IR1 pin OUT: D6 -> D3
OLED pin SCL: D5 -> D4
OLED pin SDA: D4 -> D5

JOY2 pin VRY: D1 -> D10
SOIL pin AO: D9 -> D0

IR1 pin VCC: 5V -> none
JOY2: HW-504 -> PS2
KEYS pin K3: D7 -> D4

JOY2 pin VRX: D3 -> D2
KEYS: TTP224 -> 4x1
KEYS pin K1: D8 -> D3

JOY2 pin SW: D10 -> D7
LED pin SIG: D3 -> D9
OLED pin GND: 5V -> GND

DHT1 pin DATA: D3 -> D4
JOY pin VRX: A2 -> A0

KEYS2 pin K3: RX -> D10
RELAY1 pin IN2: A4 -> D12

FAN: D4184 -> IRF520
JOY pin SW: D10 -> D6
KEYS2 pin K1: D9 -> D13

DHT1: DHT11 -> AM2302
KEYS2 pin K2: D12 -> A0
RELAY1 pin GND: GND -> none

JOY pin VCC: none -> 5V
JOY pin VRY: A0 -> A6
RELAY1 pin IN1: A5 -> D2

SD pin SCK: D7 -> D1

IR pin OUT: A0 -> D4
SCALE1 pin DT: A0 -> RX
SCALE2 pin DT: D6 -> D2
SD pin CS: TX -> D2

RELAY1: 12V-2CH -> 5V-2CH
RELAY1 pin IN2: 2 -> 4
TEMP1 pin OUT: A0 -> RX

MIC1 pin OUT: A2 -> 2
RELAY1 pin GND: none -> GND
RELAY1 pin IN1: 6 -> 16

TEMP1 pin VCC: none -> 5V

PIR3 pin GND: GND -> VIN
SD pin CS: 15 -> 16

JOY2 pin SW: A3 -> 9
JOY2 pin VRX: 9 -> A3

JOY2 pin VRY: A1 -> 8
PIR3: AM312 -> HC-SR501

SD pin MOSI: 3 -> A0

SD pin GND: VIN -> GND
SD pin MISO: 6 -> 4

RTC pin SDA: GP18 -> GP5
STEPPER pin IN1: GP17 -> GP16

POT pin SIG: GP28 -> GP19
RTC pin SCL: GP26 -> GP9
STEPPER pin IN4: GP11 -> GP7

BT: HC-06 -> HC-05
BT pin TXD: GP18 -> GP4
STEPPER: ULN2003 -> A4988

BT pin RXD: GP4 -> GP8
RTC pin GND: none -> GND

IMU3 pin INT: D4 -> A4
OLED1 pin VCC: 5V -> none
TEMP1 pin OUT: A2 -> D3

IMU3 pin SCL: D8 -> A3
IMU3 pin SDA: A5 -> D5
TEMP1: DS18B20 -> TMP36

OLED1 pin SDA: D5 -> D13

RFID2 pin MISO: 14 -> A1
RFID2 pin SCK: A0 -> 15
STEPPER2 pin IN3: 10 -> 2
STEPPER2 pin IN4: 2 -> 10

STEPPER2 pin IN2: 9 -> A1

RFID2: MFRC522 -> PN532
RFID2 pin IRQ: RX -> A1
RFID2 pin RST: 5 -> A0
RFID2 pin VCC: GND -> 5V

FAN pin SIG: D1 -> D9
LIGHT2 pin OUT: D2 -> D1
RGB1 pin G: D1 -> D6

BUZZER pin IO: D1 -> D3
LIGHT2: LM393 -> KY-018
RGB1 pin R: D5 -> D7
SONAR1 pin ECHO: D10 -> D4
════
### [Work item]
Could you transcribe the whole listing exactly?

### [Response area]
IR1 pin OUT: D6 -> D3
OLED pin SCL: D5 -> D4
OLED pin SDA: D4 -> D5

JOY2 pin VRY: D1 -> D10
SOIL pin AO: D9 -> D0

IR1 pin VCC: 5V -> none
JOY2: HW-504 -> PS2
KEYS pin K3: D7 -> D4

JOY2 pin VRX: D3 -> D2
KEYS: TTP224 -> 4x1
KEYS pin K1: D8 -> D3

JOY2 pin SW: D10 -> D7
LED pin SIG: D3 -> D9
OLED pin GND: 5V -> GND

DHT1 pin DATA: D3 -> D4
JOY pin VRX: A2 -> A0

KEYS2 pin K3: RX -> D10
RELAY1 pin IN2: A4 -> D12

FAN: D4184 -> IRF520
JOY pin SW: D10 -> D6
KEYS2 pin K1: D9 -> D13

DHT1: DHT11 -> AM2302
KEYS2 pin K2: D12 -> A0
RELAY1 pin GND: GND -> none

JOY pin VCC: none -> 5V
JOY pin VRY: A0 -> A6
RELAY1 pin IN1: A5 -> D2

SD pin SCK: D7 -> D1

IR pin OUT: A0 -> D4
SCALE1 pin DT: A0 -> RX
SCALE2 pin DT: D6 -> D2
SD pin CS: TX -> D2

RELAY1: 12V-2CH -> 5V-2CH
RELAY1 pin IN2: 2 -> 4
TEMP1 pin OUT: A0 -> RX

MIC1 pin OUT: A2 -> 2
RELAY1 pin GND: none -> GND
RELAY1 pin IN1: 6 -> 16

TEMP1 pin VCC: none -> 5V

PIR3 pin GND: GND -> VIN
SD pin CS: 15 -> 16

JOY2 pin SW: A3 -> 9
JOY2 pin VRX: 9 -> A3

JOY2 pin VRY: A1 -> 8
PIR3: AM312 -> HC-SR501

SD pin MOSI: 3 -> A0

SD pin GND: VIN -> GND
SD pin MISO: 6 -> 4

RTC pin SDA: GP18 -> GP5
STEPPER pin IN1: GP17 -> GP16

POT pin SIG: GP28 -> GP19
RTC pin SCL: GP26 -> GP9
STEPPER pin IN4: GP11 -> GP7

BT: HC-06 -> HC-05
BT pin TXD: GP18 -> GP4
STEPPER: ULN2003 -> A4988

BT pin RXD: GP4 -> GP8
RTC pin GND: none -> GND

IMU3 pin INT: D4 -> A4
OLED1 pin VCC: 5V -> none
TEMP1 pin OUT: A2 -> D3

IMU3 pin SCL: D8 -> A3
IMU3 pin SDA: A5 -> D5
TEMP1: DS18B20 -> TMP36

OLED1 pin SDA: D5 -> D13

RFID2 pin MISO: 14 -> A1
RFID2 pin SCK: A0 -> 15
STEPPER2 pin IN3: 10 -> 2
STEPPER2 pin IN4: 2 -> 10

STEPPER2 pin IN2: 9 -> A1

RFID2: MFRC522 -> PN532
RFID2 pin IRQ: RX -> A1
RFID2 pin RST: 5 -> A0
RFID2 pin VCC: GND -> 5V

FAN pin SIG: D1 -> D9
LIGHT2 pin OUT: D2 -> D1
RGB1 pin G: D1 -> D6

BUZZER pin IO: D1 -> D3
LIGHT2: LM393 -> KY-018
RGB1 pin R: D5 -> D7
SONAR1 pin ECHO: D10 -> D4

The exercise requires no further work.